Whenever a line in the data below includes the string "TEMP", copy it out.
====================
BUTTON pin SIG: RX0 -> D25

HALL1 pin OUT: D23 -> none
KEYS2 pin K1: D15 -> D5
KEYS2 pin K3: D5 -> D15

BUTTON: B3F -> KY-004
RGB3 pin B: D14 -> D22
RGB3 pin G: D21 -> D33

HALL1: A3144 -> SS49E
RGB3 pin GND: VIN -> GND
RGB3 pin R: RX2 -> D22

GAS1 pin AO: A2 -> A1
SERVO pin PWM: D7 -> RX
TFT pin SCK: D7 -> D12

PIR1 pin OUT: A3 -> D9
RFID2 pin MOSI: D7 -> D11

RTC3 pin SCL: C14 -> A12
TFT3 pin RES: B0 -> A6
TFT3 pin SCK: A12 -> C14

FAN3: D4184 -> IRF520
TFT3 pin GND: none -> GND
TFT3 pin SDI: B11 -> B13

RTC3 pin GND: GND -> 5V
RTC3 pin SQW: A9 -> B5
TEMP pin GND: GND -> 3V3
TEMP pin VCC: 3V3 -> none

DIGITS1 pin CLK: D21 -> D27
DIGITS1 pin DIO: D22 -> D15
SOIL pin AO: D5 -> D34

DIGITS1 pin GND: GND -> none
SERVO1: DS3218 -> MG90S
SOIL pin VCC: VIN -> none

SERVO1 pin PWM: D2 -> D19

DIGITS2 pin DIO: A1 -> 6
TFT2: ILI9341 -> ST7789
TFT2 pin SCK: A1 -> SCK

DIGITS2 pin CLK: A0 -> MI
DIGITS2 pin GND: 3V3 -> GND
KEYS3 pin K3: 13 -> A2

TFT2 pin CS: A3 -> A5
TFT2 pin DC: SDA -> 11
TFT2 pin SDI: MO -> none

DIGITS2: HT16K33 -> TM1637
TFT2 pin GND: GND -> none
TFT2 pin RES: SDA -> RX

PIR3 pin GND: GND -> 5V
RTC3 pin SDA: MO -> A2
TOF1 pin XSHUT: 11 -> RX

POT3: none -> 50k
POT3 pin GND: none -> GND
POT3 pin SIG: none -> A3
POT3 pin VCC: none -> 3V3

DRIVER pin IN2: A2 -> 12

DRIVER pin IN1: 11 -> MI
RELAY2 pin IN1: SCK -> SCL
====================
▶ **Response to the exercise**:
TEMP pin GND: GND -> 3V3
TEMP pin VCC: 3V3 -> none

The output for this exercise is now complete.